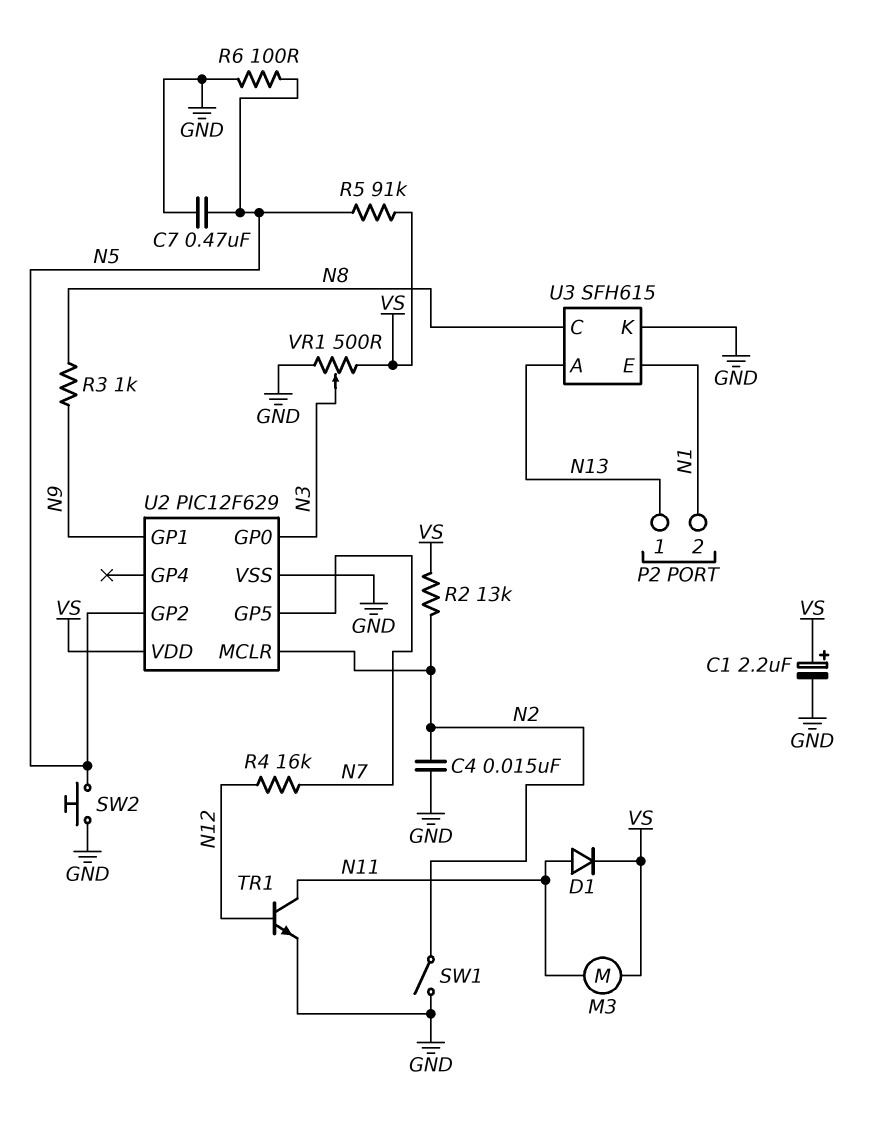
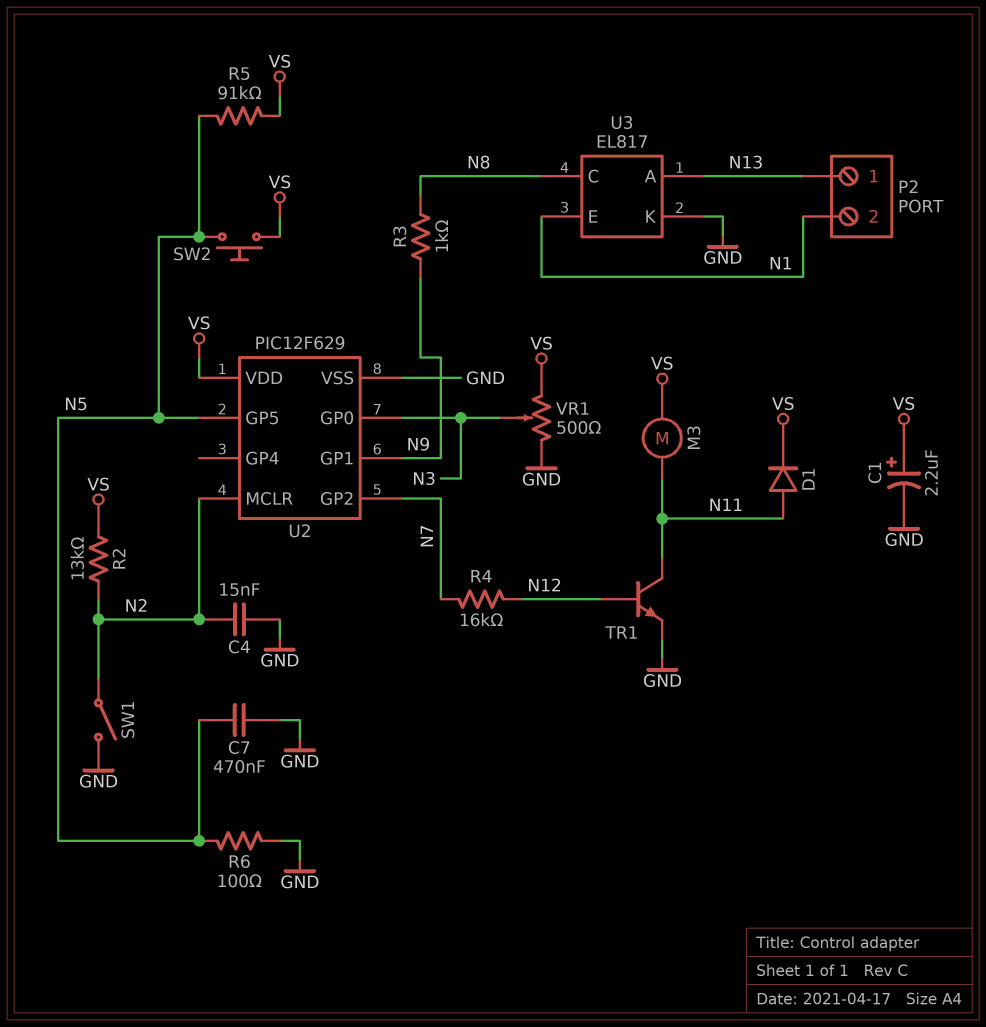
SW2: button (GND, N5) -> button (N5, VS)
U2 pin GP2: N5 -> N7
U2 pin GP5: N7 -> N5
U3: SFH615 -> EL817

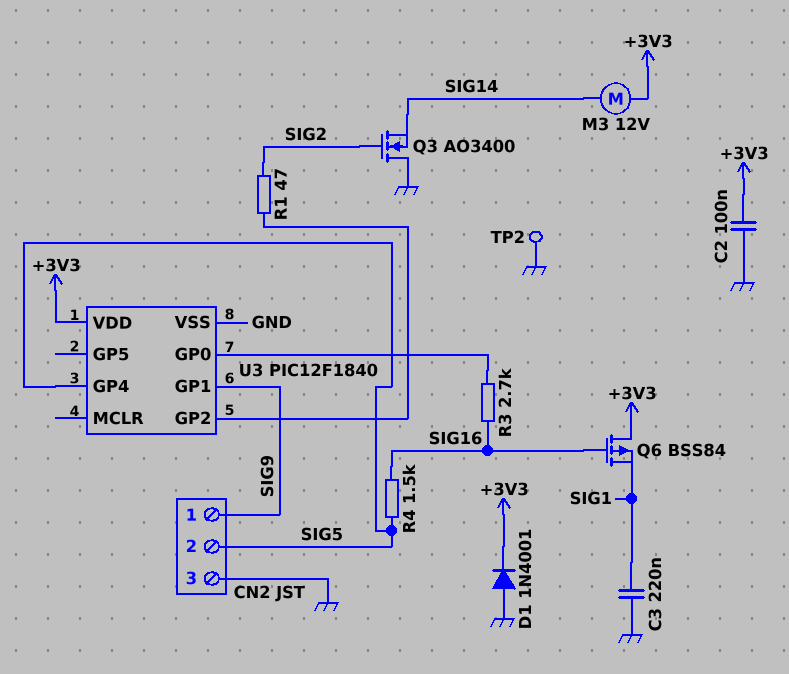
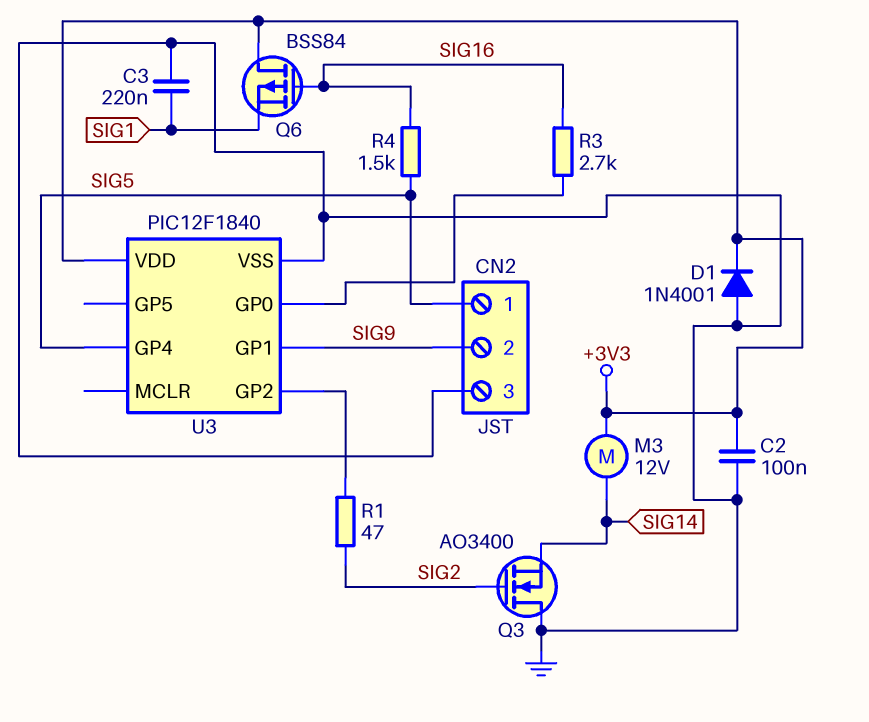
CN2 pin 1: SIG9 -> SIG5
CN2 pin 2: SIG5 -> SIG9
TP2: test point (GND) -> none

************

Your answer must be an exact repeat of the records above, with no pictures in it.

RESPONSE TO THE EXERCISE
SW2: button (GND, N5) -> button (N5, VS)
U2 pin GP2: N5 -> N7
U2 pin GP5: N7 -> N5
U3: SFH615 -> EL817

CN2 pin 1: SIG9 -> SIG5
CN2 pin 2: SIG5 -> SIG9
TP2: test point (GND) -> none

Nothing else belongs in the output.